• **Work to be completed**
Please reproduce verbatim the lines below, from the first through the one with "- relocated: pink ball".

(Data records)
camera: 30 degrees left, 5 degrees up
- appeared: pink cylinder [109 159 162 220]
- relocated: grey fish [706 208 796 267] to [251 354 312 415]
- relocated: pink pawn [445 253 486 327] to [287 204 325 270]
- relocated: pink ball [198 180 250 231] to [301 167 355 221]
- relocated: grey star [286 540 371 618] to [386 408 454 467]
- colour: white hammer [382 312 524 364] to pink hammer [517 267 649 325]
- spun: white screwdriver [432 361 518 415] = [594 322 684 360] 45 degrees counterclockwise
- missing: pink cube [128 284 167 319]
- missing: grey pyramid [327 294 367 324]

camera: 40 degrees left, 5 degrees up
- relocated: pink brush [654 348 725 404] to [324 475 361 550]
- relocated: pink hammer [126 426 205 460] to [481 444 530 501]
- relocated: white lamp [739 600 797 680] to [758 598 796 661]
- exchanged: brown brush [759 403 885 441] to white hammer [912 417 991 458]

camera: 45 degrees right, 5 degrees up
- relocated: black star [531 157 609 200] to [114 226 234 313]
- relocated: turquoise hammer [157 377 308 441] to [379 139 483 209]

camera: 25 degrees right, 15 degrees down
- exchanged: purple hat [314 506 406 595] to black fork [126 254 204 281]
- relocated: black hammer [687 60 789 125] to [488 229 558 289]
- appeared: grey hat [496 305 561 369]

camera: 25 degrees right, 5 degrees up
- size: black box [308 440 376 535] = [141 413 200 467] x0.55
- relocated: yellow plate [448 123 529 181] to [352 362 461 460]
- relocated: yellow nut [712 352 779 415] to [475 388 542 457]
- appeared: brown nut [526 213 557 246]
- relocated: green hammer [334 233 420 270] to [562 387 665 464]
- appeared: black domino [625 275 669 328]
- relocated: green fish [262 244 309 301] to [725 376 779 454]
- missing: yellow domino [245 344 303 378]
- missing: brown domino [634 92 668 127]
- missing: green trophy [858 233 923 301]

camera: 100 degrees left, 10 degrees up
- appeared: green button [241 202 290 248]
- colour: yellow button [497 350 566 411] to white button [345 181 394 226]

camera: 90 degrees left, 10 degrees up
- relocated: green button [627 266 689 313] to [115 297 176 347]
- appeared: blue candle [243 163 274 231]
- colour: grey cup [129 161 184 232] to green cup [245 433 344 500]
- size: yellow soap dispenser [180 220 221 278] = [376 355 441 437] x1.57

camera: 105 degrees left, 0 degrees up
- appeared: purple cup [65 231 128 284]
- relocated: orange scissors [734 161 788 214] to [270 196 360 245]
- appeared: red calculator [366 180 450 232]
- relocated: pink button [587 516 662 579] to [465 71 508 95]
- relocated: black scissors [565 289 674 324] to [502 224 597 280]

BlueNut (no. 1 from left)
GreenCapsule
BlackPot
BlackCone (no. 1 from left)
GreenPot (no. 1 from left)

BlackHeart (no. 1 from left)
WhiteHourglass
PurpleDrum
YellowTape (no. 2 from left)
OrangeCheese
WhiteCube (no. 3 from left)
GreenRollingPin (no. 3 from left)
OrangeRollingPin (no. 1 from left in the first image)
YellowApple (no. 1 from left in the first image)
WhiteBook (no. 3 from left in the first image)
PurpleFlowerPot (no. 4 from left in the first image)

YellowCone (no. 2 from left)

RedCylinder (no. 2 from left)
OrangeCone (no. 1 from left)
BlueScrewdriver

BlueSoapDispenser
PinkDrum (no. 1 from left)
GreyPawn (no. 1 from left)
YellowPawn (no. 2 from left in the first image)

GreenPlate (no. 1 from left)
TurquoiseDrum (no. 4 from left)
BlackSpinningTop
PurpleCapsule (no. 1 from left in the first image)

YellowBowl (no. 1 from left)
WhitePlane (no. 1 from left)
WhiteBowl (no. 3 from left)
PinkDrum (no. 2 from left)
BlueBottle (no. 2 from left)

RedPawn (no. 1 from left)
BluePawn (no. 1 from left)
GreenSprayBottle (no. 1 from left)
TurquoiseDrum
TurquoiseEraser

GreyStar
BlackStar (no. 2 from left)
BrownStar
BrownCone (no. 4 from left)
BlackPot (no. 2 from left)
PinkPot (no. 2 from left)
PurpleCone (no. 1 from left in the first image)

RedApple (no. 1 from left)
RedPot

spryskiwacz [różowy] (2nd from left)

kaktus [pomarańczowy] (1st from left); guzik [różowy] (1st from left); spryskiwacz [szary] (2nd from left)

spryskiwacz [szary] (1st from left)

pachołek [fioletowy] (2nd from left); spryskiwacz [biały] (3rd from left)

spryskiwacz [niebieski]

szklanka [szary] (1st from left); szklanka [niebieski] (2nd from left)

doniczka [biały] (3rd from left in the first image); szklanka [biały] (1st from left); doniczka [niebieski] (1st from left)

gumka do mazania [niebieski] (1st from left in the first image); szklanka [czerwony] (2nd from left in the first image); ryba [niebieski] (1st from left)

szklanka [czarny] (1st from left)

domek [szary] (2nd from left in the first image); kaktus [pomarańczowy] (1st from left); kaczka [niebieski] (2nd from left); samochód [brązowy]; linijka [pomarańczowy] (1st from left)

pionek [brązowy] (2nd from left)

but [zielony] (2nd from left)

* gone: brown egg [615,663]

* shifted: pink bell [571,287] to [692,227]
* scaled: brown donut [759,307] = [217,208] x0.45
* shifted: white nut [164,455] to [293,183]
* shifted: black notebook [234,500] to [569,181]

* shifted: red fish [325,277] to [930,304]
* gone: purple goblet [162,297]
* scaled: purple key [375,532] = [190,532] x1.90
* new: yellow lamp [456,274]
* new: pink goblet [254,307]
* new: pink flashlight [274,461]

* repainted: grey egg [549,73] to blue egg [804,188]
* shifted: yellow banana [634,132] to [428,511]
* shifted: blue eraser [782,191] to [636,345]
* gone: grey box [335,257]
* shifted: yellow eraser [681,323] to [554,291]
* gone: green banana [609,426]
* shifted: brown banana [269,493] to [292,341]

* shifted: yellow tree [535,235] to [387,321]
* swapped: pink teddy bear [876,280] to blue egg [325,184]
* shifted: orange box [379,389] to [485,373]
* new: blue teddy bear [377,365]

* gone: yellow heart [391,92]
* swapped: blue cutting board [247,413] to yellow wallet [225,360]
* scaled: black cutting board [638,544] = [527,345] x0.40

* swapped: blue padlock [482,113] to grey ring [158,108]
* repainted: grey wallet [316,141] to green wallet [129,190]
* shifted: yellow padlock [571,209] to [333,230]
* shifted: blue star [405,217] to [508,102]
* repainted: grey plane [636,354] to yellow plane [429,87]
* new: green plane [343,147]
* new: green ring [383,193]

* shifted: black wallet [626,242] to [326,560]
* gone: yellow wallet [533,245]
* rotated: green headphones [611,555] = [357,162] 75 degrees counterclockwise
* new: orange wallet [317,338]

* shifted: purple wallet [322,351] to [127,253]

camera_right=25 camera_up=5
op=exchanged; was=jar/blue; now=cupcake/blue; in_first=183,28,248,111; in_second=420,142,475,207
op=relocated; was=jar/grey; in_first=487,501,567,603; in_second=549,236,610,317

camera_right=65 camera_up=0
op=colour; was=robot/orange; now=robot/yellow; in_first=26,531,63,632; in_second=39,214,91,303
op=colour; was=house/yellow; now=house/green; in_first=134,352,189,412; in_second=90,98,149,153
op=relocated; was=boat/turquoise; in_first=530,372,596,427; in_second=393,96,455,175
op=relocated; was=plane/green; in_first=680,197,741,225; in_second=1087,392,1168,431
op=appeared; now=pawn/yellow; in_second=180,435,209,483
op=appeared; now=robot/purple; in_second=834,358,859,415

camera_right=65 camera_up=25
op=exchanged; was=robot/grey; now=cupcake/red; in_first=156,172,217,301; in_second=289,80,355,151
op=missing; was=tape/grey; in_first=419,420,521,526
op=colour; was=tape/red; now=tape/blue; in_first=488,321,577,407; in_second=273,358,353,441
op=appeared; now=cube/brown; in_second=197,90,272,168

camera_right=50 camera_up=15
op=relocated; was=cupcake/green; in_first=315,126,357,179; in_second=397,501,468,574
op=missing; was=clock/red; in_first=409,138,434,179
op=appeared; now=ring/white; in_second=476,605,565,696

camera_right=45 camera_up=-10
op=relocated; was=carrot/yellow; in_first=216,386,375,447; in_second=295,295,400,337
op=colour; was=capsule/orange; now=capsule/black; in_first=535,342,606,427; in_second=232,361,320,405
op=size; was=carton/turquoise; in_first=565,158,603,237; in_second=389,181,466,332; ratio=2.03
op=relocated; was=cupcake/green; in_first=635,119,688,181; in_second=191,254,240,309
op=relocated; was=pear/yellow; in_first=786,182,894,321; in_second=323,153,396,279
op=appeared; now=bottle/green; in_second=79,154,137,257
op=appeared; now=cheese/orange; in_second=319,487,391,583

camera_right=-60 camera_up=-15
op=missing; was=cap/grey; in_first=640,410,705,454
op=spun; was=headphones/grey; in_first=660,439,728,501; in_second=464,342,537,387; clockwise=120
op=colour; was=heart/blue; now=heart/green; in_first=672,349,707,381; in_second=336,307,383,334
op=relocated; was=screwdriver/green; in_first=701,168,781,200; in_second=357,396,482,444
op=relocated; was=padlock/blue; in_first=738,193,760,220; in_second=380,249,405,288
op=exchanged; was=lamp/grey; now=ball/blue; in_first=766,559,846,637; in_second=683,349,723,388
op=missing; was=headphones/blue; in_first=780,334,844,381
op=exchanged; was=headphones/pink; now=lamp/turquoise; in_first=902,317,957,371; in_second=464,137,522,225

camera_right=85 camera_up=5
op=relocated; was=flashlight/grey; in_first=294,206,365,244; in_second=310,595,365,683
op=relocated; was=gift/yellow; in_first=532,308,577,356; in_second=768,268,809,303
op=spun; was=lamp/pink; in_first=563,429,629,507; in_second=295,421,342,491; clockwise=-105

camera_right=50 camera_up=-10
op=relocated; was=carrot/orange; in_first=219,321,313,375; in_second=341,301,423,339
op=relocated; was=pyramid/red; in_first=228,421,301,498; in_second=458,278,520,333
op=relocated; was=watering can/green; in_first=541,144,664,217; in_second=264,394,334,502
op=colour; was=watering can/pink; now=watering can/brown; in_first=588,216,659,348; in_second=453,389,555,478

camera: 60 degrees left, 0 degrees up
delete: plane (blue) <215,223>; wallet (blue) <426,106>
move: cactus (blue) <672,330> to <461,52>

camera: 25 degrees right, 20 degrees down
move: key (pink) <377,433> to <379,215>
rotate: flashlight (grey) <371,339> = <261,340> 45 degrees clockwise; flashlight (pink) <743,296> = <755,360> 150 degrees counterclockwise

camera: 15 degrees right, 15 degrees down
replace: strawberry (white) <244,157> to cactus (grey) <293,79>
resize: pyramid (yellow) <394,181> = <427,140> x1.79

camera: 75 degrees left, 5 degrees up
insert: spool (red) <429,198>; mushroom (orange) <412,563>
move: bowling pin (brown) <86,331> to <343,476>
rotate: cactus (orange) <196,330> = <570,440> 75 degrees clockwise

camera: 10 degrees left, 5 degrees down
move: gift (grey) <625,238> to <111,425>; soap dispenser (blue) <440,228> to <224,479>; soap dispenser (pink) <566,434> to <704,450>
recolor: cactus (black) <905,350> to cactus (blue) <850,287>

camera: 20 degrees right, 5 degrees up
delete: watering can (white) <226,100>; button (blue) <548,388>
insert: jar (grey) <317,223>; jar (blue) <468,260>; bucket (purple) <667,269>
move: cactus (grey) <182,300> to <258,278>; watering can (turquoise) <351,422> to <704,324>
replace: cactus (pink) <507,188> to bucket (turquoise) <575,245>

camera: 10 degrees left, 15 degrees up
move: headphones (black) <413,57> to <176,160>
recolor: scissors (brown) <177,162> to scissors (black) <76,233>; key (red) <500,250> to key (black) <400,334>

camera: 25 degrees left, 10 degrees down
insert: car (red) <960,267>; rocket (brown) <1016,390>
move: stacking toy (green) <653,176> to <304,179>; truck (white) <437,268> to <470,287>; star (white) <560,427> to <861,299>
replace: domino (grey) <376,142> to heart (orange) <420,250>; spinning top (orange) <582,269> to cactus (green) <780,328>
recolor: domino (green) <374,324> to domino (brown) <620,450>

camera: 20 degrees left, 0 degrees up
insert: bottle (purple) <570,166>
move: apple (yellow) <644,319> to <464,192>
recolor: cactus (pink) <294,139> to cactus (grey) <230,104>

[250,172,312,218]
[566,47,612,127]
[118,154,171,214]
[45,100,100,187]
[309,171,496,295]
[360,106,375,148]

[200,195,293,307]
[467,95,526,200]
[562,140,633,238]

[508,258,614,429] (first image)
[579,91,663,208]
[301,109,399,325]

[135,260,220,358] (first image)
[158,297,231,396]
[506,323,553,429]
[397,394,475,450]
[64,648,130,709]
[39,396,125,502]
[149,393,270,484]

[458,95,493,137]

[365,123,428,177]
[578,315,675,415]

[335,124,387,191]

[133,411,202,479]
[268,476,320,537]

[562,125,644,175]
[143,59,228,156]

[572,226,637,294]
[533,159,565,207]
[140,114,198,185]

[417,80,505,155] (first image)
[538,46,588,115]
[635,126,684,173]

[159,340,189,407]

• **Finished task**
camera: 30 degrees left, 5 degrees up
- appeared: pink cylinder [109 159 162 220]
- relocated: grey fish [706 208 796 267] to [251 354 312 415]
- relocated: pink pawn [445 253 486 327] to [287 204 325 270]
- relocated: pink ball [198 180 250 231] to [301 167 355 221]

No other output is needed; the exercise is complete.